> [Required action]: Below is a listing; repeat exactly the lines from the one containing "(318, 372) = (173, 159): yellow" to the one containing "(148, 297) = (651, 178): none -> orange vase", both included.

####################

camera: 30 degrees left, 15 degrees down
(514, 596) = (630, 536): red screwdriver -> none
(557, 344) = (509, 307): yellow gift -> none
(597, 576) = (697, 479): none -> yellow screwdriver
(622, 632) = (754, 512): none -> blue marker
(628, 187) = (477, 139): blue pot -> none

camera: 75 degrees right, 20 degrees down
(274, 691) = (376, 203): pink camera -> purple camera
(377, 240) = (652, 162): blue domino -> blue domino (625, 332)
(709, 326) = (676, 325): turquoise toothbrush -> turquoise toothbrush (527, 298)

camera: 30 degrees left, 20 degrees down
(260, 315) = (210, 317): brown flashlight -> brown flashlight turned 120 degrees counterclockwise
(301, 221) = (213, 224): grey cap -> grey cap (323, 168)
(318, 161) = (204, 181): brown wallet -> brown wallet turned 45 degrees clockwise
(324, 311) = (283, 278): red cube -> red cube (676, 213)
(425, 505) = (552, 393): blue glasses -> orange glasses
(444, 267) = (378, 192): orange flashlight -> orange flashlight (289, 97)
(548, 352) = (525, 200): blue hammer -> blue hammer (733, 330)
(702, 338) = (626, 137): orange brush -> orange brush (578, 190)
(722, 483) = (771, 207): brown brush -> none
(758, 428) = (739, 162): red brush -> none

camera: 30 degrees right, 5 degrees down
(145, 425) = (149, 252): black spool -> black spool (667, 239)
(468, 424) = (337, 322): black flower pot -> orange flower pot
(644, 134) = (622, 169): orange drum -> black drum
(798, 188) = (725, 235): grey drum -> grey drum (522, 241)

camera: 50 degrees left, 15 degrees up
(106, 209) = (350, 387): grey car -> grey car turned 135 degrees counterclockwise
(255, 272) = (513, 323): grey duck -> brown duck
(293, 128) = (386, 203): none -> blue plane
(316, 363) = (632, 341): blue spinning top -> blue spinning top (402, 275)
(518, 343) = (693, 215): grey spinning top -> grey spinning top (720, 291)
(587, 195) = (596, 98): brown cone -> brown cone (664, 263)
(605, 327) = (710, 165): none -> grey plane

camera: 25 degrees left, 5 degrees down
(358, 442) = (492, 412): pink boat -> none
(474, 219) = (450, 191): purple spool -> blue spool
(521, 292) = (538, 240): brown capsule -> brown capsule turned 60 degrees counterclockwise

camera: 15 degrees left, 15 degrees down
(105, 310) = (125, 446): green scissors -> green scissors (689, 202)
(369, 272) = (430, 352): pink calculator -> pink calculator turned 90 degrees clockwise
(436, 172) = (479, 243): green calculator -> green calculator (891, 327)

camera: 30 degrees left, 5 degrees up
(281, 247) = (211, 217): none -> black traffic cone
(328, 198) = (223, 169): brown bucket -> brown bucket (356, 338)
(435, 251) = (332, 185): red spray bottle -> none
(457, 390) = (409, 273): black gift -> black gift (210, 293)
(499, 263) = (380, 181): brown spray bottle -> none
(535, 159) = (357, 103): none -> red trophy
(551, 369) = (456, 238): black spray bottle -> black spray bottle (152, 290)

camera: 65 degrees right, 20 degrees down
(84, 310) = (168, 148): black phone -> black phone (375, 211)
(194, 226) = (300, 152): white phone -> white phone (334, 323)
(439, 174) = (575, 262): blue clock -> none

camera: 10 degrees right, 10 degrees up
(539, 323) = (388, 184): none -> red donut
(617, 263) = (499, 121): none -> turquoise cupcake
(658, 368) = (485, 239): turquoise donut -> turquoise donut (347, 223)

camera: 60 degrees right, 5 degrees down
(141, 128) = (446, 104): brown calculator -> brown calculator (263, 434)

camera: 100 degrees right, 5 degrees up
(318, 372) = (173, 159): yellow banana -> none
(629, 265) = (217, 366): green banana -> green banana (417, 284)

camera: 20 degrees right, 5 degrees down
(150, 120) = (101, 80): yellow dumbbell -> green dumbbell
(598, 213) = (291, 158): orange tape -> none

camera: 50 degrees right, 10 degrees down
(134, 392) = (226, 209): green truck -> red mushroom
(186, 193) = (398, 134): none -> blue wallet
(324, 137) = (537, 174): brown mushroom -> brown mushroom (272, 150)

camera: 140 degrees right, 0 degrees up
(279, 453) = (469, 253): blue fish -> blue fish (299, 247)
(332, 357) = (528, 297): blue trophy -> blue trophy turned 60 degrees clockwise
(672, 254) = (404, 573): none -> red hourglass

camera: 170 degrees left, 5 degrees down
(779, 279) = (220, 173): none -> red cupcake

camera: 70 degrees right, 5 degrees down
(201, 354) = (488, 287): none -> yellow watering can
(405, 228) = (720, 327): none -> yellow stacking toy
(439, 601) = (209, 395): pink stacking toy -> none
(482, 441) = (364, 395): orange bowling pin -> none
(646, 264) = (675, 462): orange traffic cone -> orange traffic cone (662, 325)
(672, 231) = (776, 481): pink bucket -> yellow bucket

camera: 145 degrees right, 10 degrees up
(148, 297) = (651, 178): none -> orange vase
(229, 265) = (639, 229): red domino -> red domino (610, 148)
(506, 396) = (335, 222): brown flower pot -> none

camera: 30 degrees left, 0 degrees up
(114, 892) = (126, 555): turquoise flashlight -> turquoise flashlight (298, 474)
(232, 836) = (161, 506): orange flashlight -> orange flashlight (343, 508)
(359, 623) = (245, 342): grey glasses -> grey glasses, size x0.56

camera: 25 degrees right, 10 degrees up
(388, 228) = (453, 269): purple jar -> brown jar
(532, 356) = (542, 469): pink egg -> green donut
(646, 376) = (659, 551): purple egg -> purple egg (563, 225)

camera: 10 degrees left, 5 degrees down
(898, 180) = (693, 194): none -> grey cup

####################

> [Solved exercise]:
(318, 372) = (173, 159): yellow banana -> none
(629, 265) = (217, 366): green banana -> green banana (417, 284)

camera: 20 degrees right, 5 degrees down
(150, 120) = (101, 80): yellow dumbbell -> green dumbbell
(598, 213) = (291, 158): orange tape -> none

camera: 50 degrees right, 10 degrees down
(134, 392) = (226, 209): green truck -> red mushroom
(186, 193) = (398, 134): none -> blue wallet
(324, 137) = (537, 174): brown mushroom -> brown mushroom (272, 150)

camera: 140 degrees right, 0 degrees up
(279, 453) = (469, 253): blue fish -> blue fish (299, 247)
(332, 357) = (528, 297): blue trophy -> blue trophy turned 60 degrees clockwise
(672, 254) = (404, 573): none -> red hourglass

camera: 170 degrees left, 5 degrees down
(779, 279) = (220, 173): none -> red cupcake

camera: 70 degrees right, 5 degrees down
(201, 354) = (488, 287): none -> yellow watering can
(405, 228) = (720, 327): none -> yellow stacking toy
(439, 601) = (209, 395): pink stacking toy -> none
(482, 441) = (364, 395): orange bowling pin -> none
(646, 264) = (675, 462): orange traffic cone -> orange traffic cone (662, 325)
(672, 231) = (776, 481): pink bucket -> yellow bucket

camera: 145 degrees right, 10 degrees up
(148, 297) = (651, 178): none -> orange vase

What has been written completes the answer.